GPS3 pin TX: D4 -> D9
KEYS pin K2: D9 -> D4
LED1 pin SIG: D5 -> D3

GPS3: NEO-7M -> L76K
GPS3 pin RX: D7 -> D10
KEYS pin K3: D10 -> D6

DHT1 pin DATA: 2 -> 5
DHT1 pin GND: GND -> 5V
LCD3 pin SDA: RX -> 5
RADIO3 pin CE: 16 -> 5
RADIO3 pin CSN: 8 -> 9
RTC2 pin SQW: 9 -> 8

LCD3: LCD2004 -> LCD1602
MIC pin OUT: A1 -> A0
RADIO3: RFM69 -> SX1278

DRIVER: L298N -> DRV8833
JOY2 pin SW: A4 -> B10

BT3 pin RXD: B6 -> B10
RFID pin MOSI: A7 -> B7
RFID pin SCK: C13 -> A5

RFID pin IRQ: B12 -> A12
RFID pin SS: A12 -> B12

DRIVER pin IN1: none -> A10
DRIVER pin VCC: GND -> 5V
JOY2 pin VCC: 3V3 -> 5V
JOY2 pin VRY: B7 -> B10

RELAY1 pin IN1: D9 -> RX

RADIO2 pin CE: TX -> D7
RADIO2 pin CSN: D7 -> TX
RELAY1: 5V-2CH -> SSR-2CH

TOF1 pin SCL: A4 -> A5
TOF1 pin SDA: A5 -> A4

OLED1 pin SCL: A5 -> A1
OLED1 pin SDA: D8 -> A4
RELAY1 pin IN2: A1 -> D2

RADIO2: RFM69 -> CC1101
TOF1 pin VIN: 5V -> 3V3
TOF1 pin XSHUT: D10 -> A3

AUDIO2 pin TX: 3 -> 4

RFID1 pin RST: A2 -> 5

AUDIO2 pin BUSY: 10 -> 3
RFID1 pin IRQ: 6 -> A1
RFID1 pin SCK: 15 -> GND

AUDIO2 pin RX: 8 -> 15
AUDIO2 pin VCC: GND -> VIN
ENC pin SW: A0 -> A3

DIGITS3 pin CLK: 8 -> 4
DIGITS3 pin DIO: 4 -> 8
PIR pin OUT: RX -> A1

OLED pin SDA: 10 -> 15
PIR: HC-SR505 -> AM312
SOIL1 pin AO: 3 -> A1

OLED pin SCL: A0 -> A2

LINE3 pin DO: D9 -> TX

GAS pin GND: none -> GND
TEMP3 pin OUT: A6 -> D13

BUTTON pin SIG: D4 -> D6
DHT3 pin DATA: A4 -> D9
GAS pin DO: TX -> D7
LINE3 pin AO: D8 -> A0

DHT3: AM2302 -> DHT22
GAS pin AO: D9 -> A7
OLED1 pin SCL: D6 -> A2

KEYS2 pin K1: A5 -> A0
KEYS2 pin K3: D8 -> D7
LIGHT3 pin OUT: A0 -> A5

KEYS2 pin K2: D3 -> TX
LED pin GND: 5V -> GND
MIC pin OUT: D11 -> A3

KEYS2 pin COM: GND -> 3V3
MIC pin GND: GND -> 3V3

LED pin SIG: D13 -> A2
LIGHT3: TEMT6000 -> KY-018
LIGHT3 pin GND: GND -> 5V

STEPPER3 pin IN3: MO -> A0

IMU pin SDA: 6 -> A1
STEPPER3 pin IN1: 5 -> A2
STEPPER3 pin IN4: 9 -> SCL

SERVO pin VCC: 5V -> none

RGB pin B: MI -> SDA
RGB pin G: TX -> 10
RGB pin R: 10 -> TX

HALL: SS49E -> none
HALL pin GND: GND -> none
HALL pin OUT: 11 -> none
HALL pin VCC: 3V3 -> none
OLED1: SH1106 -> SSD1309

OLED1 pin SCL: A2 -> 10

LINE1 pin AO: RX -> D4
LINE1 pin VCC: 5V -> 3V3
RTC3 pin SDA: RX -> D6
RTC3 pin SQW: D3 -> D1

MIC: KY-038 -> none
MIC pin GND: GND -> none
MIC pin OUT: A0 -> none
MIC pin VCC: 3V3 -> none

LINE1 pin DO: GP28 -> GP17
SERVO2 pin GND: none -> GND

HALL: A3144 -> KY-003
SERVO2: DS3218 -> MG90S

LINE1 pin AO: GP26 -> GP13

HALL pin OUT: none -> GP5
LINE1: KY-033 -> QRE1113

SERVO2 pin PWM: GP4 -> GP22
⁂
Give back exactly the lines of the listing above that run from the line with "DHT1 pin GND: GND -> 5V" to the line with "OLED1 pin SCL: A5 -> A1", inclusive.

DHT1 pin GND: GND -> 5V
LCD3 pin SDA: RX -> 5
RADIO3 pin CE: 16 -> 5
RADIO3 pin CSN: 8 -> 9
RTC2 pin SQW: 9 -> 8

LCD3: LCD2004 -> LCD1602
MIC pin OUT: A1 -> A0
RADIO3: RFM69 -> SX1278

DRIVER: L298N -> DRV8833
JOY2 pin SW: A4 -> B10

BT3 pin RXD: B6 -> B10
RFID pin MOSI: A7 -> B7
RFID pin SCK: C13 -> A5

RFID pin IRQ: B12 -> A12
RFID pin SS: A12 -> B12

DRIVER pin IN1: none -> A10
DRIVER pin VCC: GND -> 5V
JOY2 pin VCC: 3V3 -> 5V
JOY2 pin VRY: B7 -> B10

RELAY1 pin IN1: D9 -> RX

RADIO2 pin CE: TX -> D7
RADIO2 pin CSN: D7 -> TX
RELAY1: 5V-2CH -> SSR-2CH

TOF1 pin SCL: A4 -> A5
TOF1 pin SDA: A5 -> A4

OLED1 pin SCL: A5 -> A1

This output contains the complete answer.